**YOUR GOAL**
Skip the pictures, and retype the data below in full, exactly.

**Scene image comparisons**
BEGIN
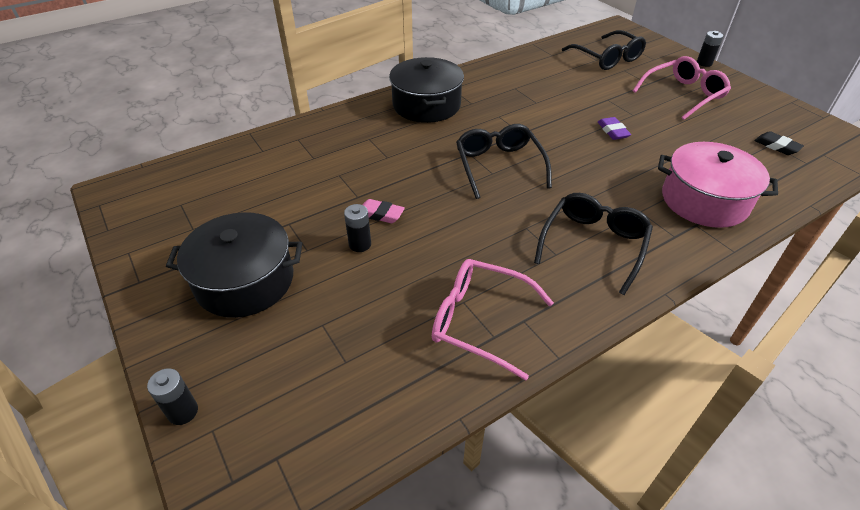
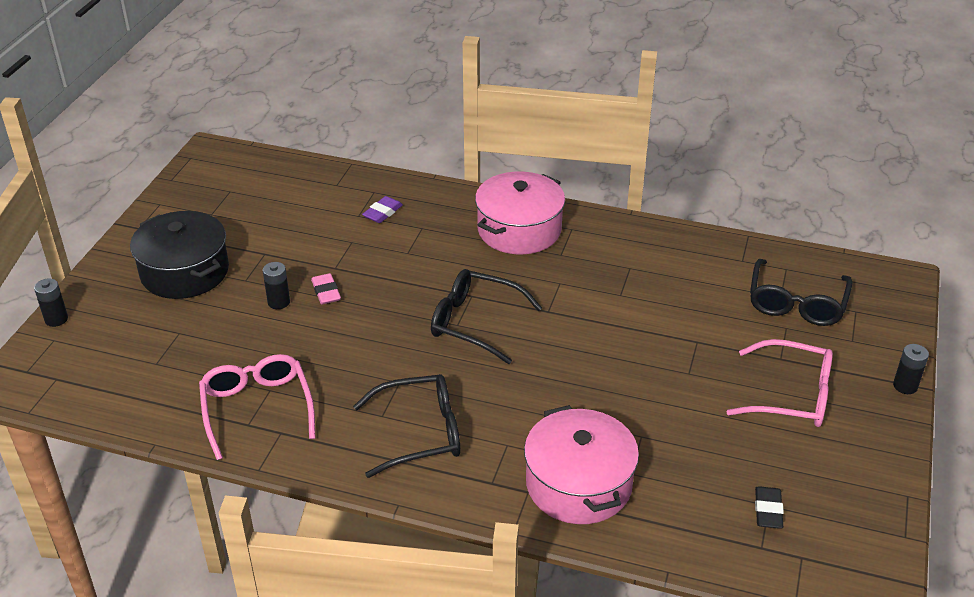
camera: 50 degrees right, 5 degrees down
(426, 105) = (519, 229): black pot -> pink pot
(499, 165) = (474, 322): black glasses -> black glasses turned 105 degrees counterclockwise
(613, 131) = (632, 371): purple eraser -> purple eraser (383, 213)

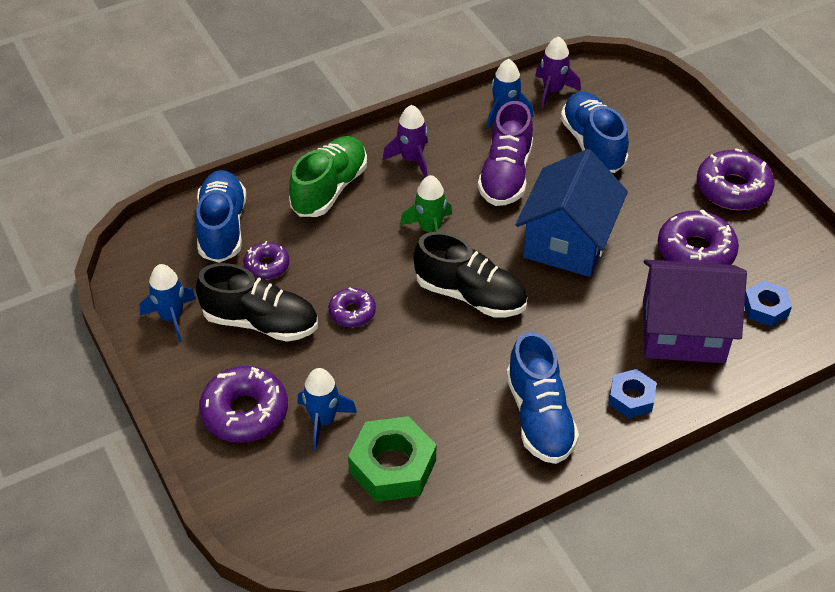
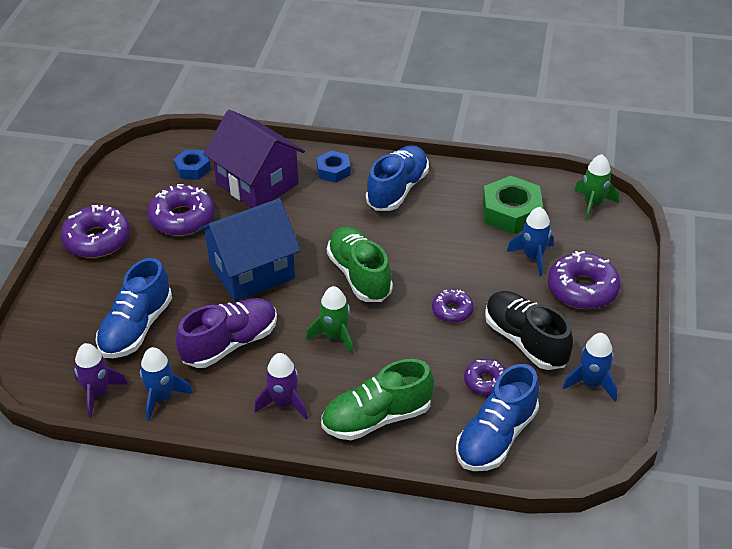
camera: 140 degrees left, 5 degrees down
(310, 540) = (593, 204): none -> green rocket
(470, 295) = (359, 275): black shoe -> green shoe

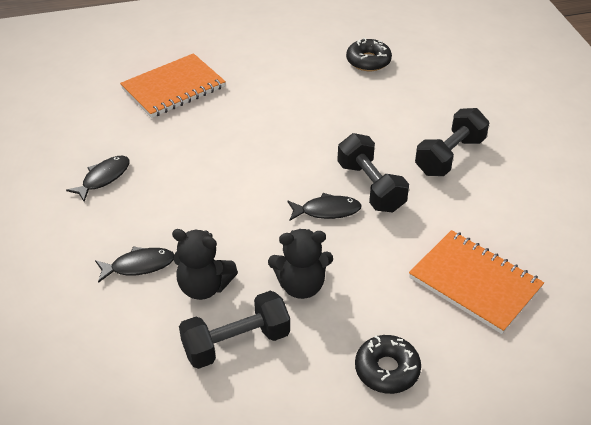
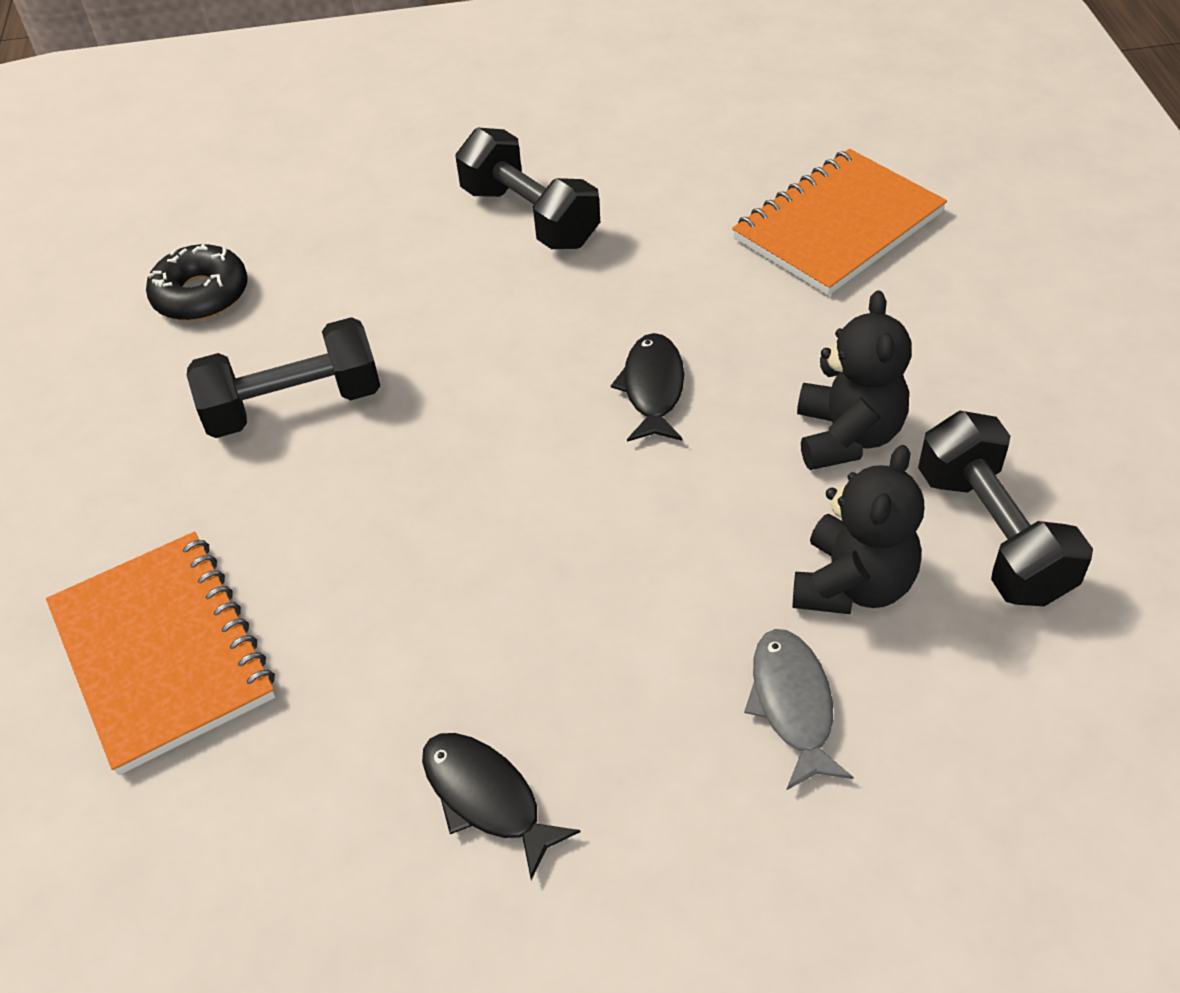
camera: 80 degrees left, 5 degrees up
(139, 265) = (792, 704): black fish -> grey fish
(370, 187) = (595, 324): black dumbbell -> black dumbbell (294, 405)
(387, 370) = (1025, 341): black donut -> none

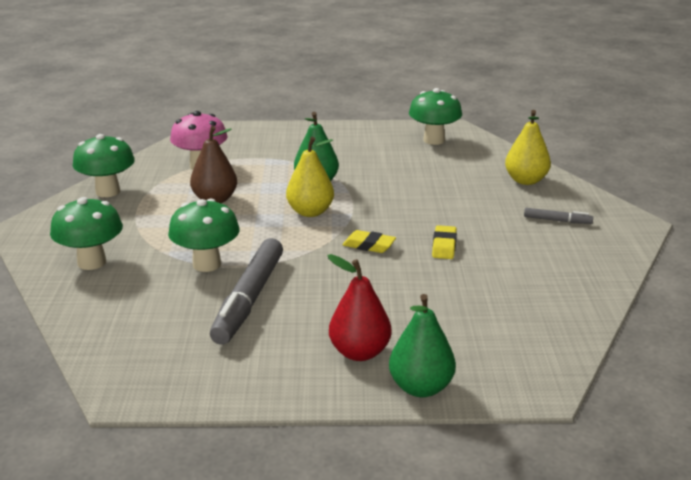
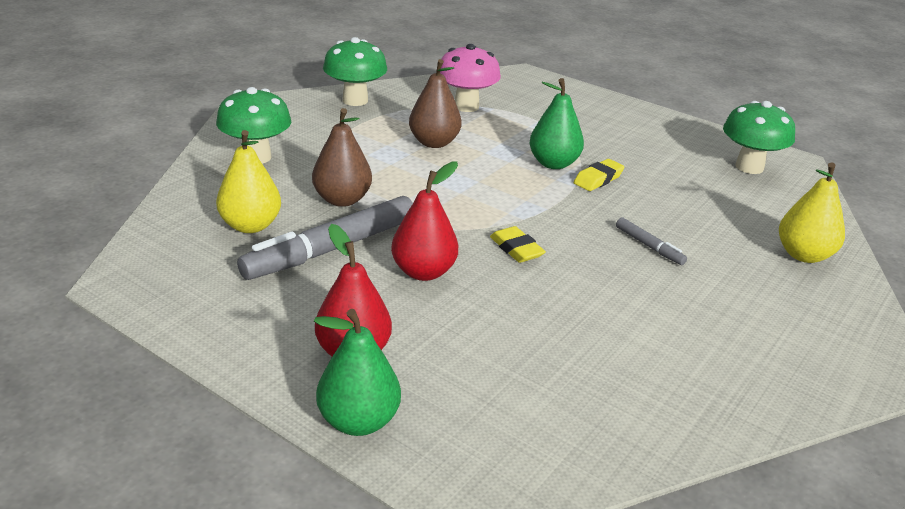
camera: 35 degrees right, 5 degrees up
(206, 264) = (342, 200): green mushroom -> brown pear
(310, 212) = (506, 190): yellow pear -> yellow pear (250, 226)
(332, 285) = (424, 272): none -> red pear
(444, 246) = (596, 286): yellow eraser -> yellow eraser (598, 179)
(557, 220) = (779, 318): grey marker -> grey marker (649, 246)

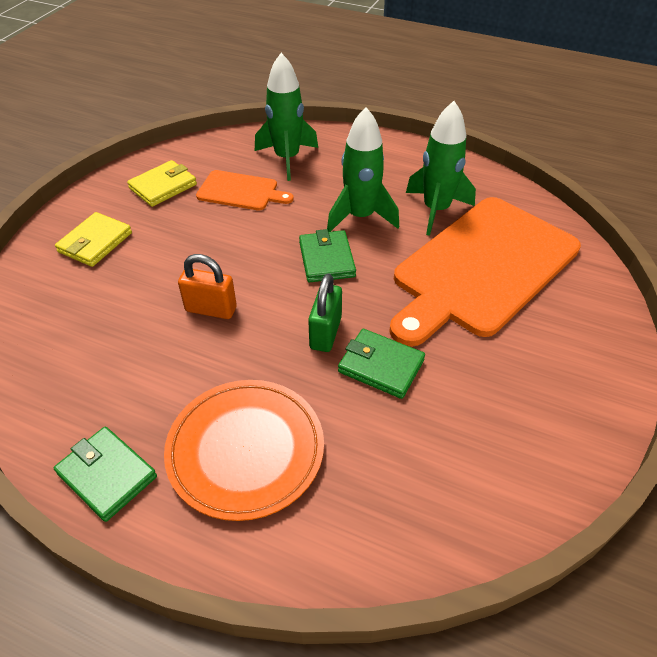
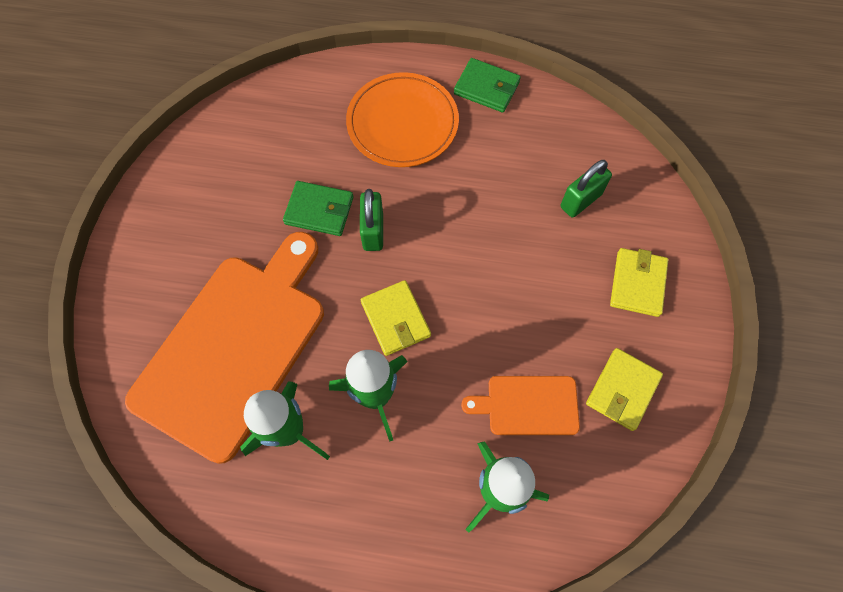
camera: 165 degrees right, 20 degrees up
(92, 315) = (580, 201): none -> green padlock
(211, 309) = (482, 232): orange padlock -> none
(326, 259) = (395, 319): green wallet -> yellow wallet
END
**WRITTEN SOLUTION**
camera: 50 degrees right, 5 degrees down
(426, 105) = (519, 229): black pot -> pink pot
(499, 165) = (474, 322): black glasses -> black glasses turned 105 degrees counterclockwise
(613, 131) = (632, 371): purple eraser -> purple eraser (383, 213)

camera: 140 degrees left, 5 degrees down
(310, 540) = (593, 204): none -> green rocket
(470, 295) = (359, 275): black shoe -> green shoe

camera: 80 degrees left, 5 degrees up
(139, 265) = (792, 704): black fish -> grey fish
(370, 187) = (595, 324): black dumbbell -> black dumbbell (294, 405)
(387, 370) = (1025, 341): black donut -> none

camera: 35 degrees right, 5 degrees up
(206, 264) = (342, 200): green mushroom -> brown pear
(310, 212) = (506, 190): yellow pear -> yellow pear (250, 226)
(332, 285) = (424, 272): none -> red pear
(444, 246) = (596, 286): yellow eraser -> yellow eraser (598, 179)
(557, 220) = (779, 318): grey marker -> grey marker (649, 246)

camera: 165 degrees right, 20 degrees up
(92, 315) = (580, 201): none -> green padlock
(211, 309) = (482, 232): orange padlock -> none
(326, 259) = (395, 319): green wallet -> yellow wallet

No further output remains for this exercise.